** Available data follows **

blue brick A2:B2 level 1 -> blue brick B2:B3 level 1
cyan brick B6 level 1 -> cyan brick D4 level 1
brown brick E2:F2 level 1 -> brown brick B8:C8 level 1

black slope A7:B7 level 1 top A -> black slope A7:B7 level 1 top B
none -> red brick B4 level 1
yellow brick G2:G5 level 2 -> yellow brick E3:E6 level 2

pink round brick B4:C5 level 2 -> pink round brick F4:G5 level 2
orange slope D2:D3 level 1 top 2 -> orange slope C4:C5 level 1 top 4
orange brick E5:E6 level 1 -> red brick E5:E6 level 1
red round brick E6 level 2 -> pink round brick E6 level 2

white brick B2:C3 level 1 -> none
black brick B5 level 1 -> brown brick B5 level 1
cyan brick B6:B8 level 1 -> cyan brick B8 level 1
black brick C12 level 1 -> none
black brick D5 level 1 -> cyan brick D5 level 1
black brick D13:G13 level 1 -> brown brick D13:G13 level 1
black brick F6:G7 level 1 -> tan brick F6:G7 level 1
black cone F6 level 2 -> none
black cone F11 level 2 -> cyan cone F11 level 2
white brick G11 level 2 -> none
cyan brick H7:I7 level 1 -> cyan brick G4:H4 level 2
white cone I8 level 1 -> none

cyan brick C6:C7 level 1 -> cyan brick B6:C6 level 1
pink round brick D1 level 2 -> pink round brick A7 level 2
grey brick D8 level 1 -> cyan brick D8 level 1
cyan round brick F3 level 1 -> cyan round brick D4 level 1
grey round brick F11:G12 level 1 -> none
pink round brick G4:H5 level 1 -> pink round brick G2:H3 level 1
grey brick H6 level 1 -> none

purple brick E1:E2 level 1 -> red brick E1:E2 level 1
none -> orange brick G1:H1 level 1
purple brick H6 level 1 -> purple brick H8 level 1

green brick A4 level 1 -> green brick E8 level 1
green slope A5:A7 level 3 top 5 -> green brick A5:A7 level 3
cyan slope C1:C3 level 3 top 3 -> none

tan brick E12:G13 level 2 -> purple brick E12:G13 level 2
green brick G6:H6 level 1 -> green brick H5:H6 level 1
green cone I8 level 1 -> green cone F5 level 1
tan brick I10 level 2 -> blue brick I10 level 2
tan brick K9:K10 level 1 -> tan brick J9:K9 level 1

** End of Available data **

# [Exercise goal]
Repeat the whole listing exactly, keeping every line intact.

# [Worked solution]
blue brick A2:B2 level 1 -> blue brick B2:B3 level 1
cyan brick B6 level 1 -> cyan brick D4 level 1
brown brick E2:F2 level 1 -> brown brick B8:C8 level 1

black slope A7:B7 level 1 top A -> black slope A7:B7 level 1 top B
none -> red brick B4 level 1
yellow brick G2:G5 level 2 -> yellow brick E3:E6 level 2

pink round brick B4:C5 level 2 -> pink round brick F4:G5 level 2
orange slope D2:D3 level 1 top 2 -> orange slope C4:C5 level 1 top 4
orange brick E5:E6 level 1 -> red brick E5:E6 level 1
red round brick E6 level 2 -> pink round brick E6 level 2

white brick B2:C3 level 1 -> none
black brick B5 level 1 -> brown brick B5 level 1
cyan brick B6:B8 level 1 -> cyan brick B8 level 1
black brick C12 level 1 -> none
black brick D5 level 1 -> cyan brick D5 level 1
black brick D13:G13 level 1 -> brown brick D13:G13 level 1
black brick F6:G7 level 1 -> tan brick F6:G7 level 1
black cone F6 level 2 -> none
black cone F11 level 2 -> cyan cone F11 level 2
white brick G11 level 2 -> none
cyan brick H7:I7 level 1 -> cyan brick G4:H4 level 2
white cone I8 level 1 -> none

cyan brick C6:C7 level 1 -> cyan brick B6:C6 level 1
pink round brick D1 level 2 -> pink round brick A7 level 2
grey brick D8 level 1 -> cyan brick D8 level 1
cyan round brick F3 level 1 -> cyan round brick D4 level 1
grey round brick F11:G12 level 1 -> none
pink round brick G4:H5 level 1 -> pink round brick G2:H3 level 1
grey brick H6 level 1 -> none

purple brick E1:E2 level 1 -> red brick E1:E2 level 1
none -> orange brick G1:H1 level 1
purple brick H6 level 1 -> purple brick H8 level 1

green brick A4 level 1 -> green brick E8 level 1
green slope A5:A7 level 3 top 5 -> green brick A5:A7 level 3
cyan slope C1:C3 level 3 top 3 -> none

tan brick E12:G13 level 2 -> purple brick E12:G13 level 2
green brick G6:H6 level 1 -> green brick H5:H6 level 1
green cone I8 level 1 -> green cone F5 level 1
tan brick I10 level 2 -> blue brick I10 level 2
tan brick K9:K10 level 1 -> tan brick J9:K9 level 1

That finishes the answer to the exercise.